- [About this task]:
Below is a listing. Gather each line of it that contains "none".

- [Material supplied]:
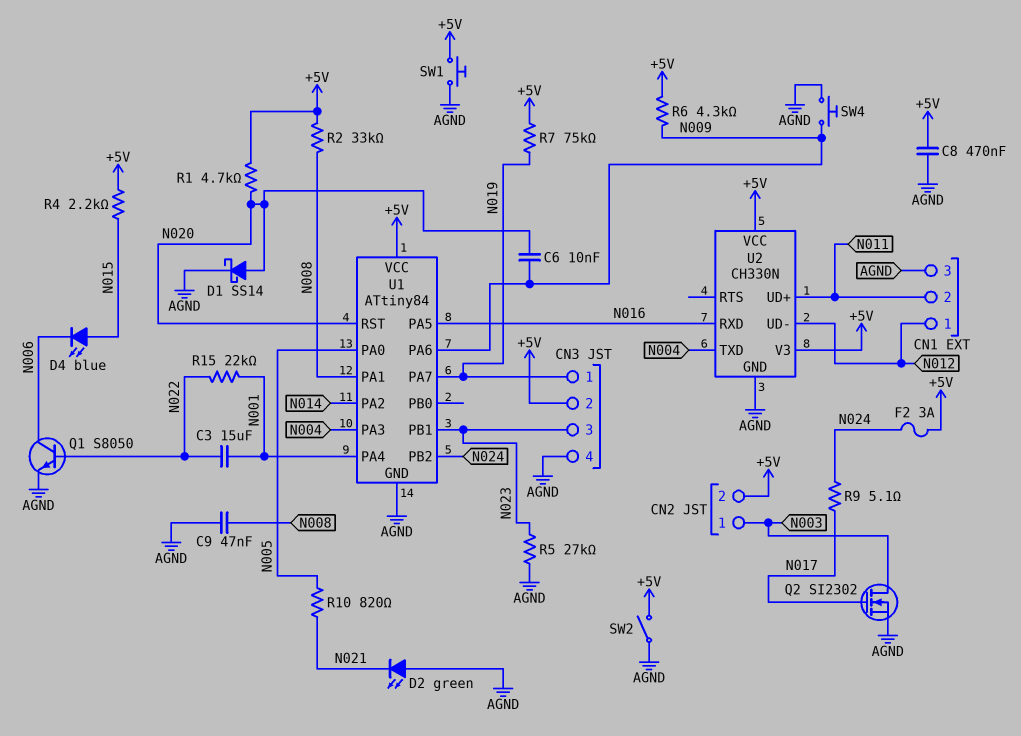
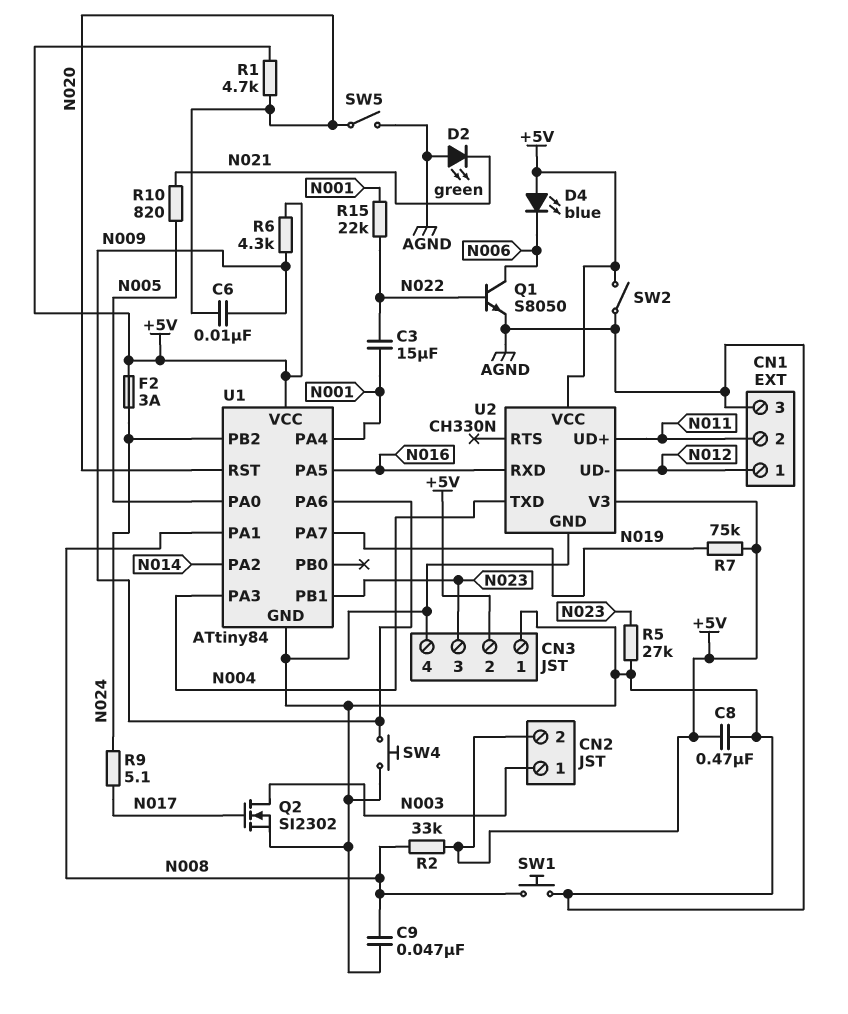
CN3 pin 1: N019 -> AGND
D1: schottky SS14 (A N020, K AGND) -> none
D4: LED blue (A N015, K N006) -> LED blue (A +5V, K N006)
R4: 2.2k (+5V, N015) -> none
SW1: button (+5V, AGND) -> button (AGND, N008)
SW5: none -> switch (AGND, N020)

---

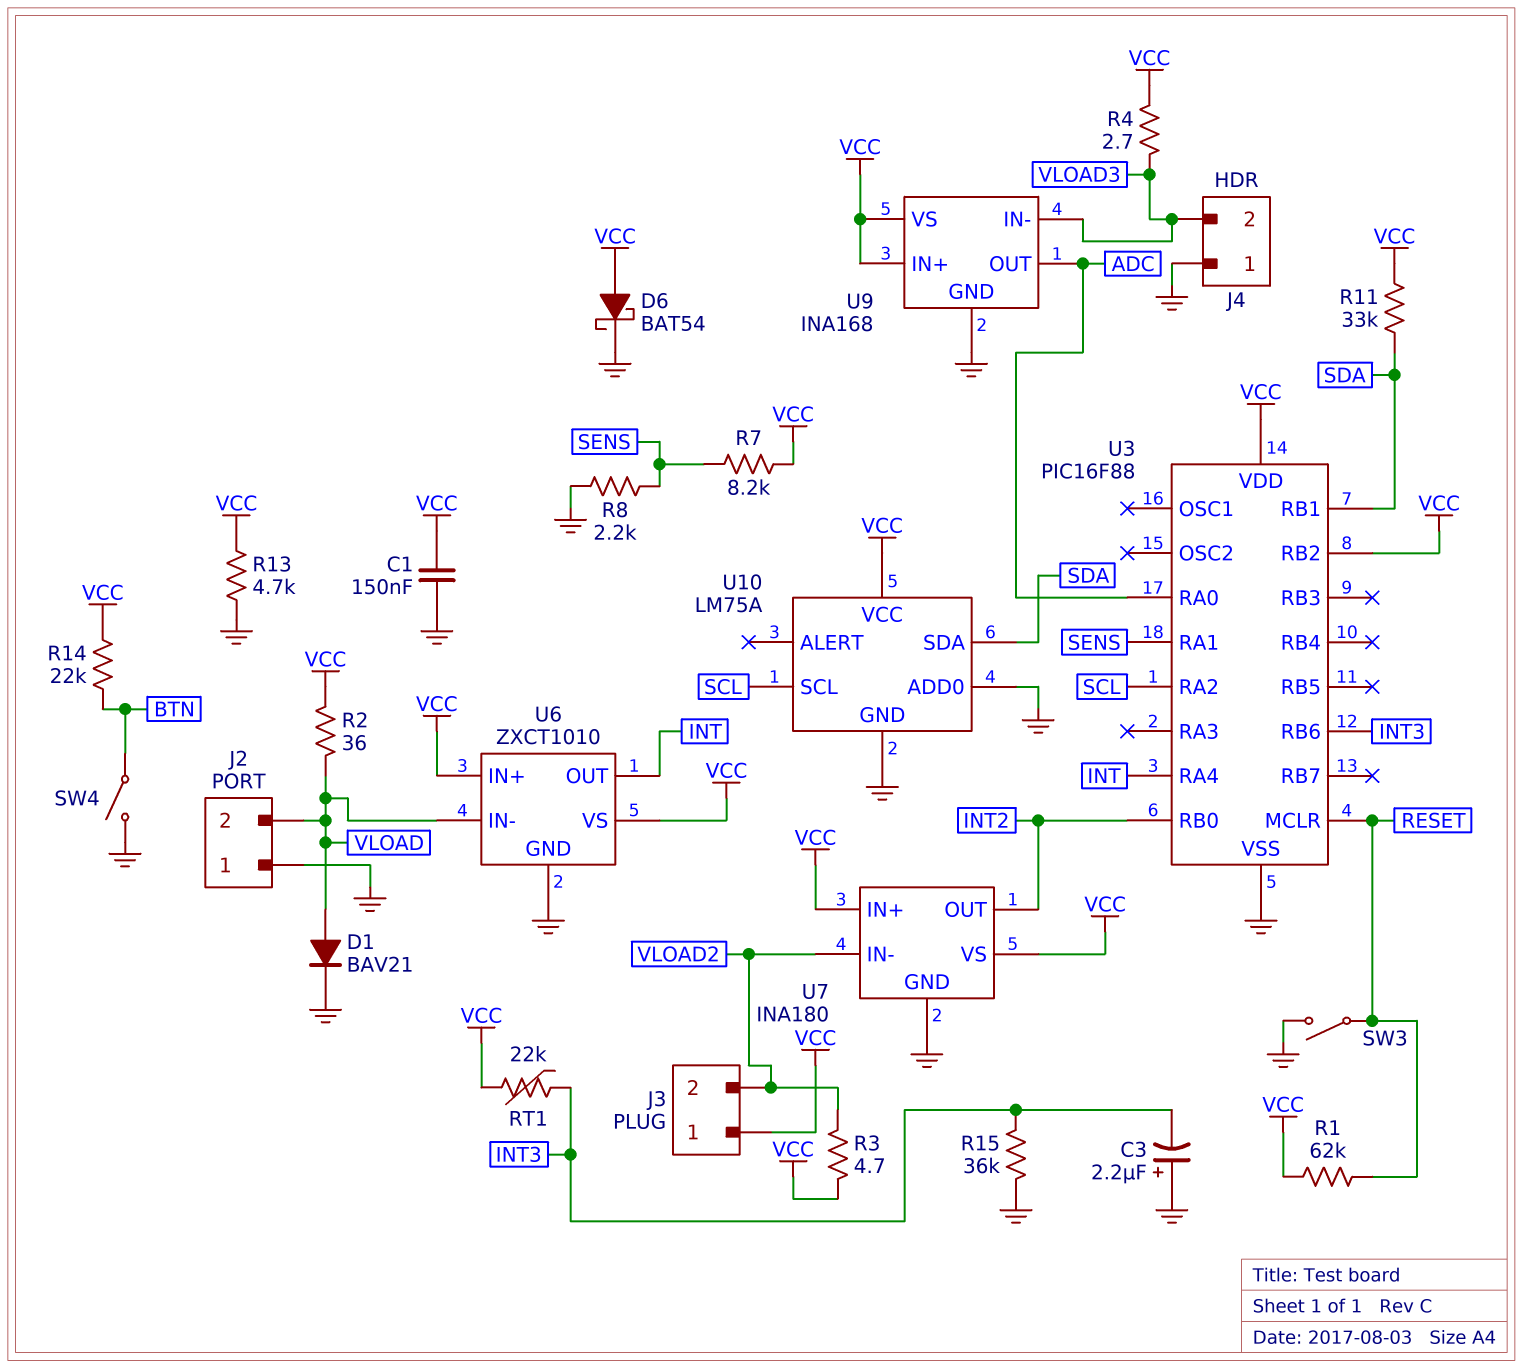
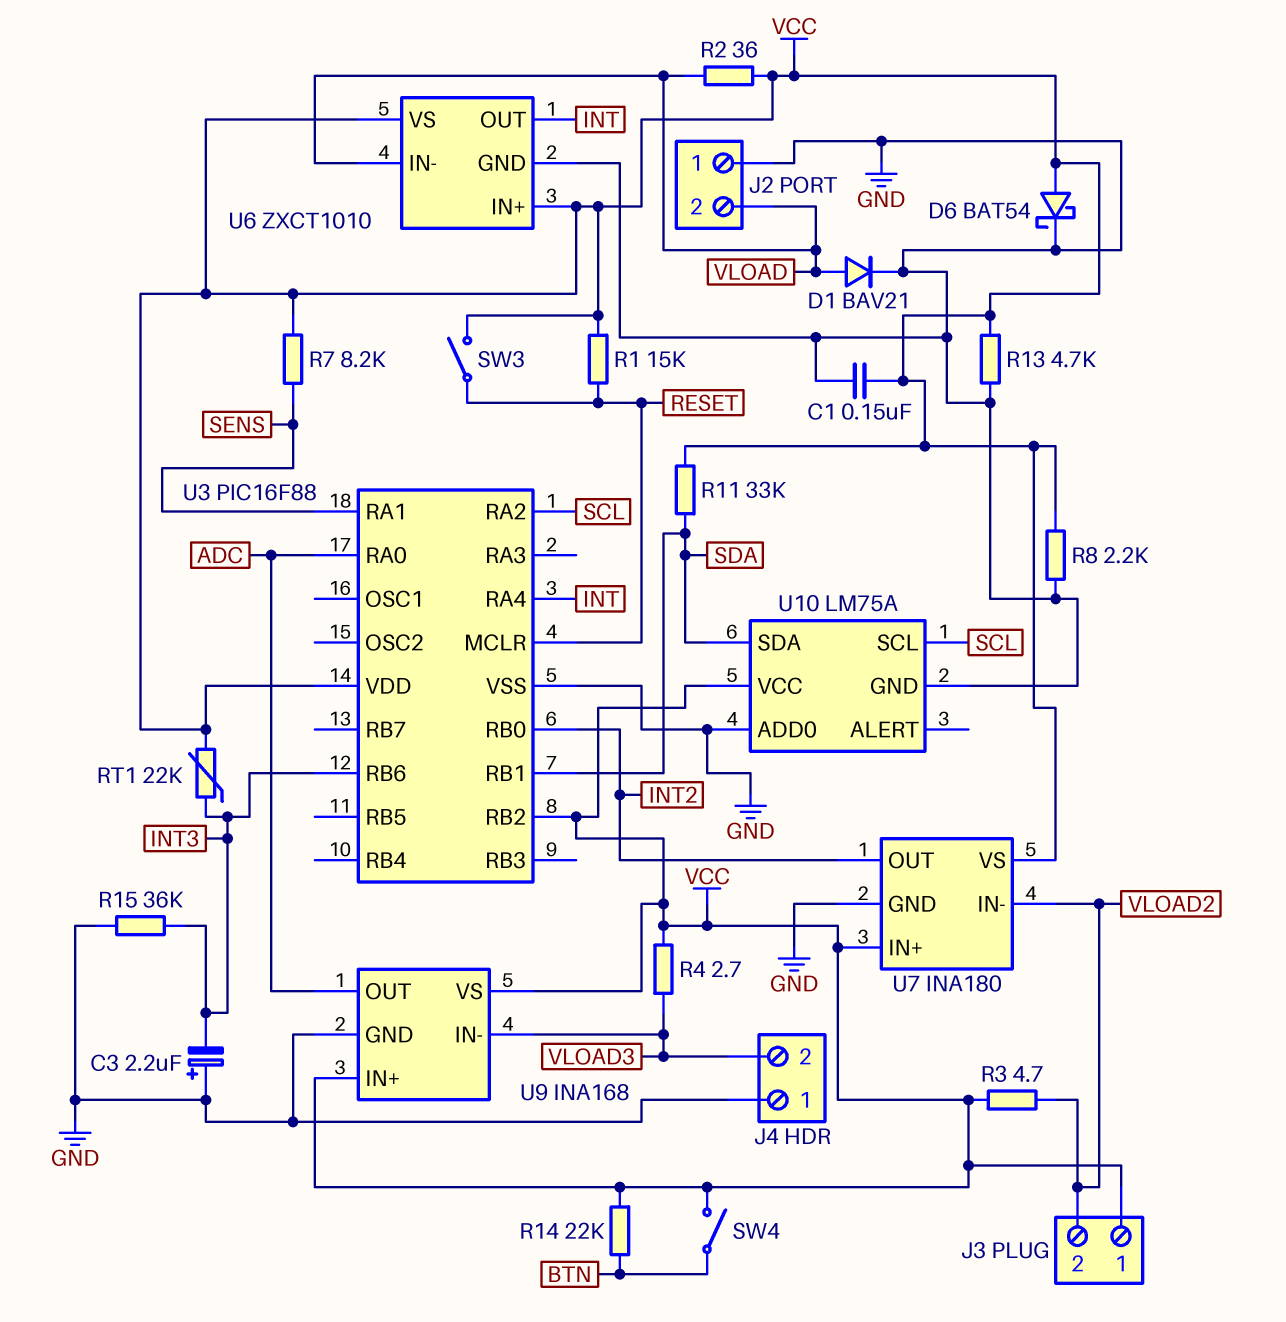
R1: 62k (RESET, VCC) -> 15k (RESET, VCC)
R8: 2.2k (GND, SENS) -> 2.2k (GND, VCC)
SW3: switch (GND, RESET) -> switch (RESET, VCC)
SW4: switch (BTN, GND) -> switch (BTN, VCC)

--

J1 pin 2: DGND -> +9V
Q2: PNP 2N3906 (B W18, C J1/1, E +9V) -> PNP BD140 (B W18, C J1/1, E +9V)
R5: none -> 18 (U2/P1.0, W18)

- [Output for this exercise]:
D1: schottky SS14 (A N020, K AGND) -> none
R4: 2.2k (+5V, N015) -> none
SW5: none -> switch (AGND, N020)
R5: none -> 18 (U2/P1.0, W18)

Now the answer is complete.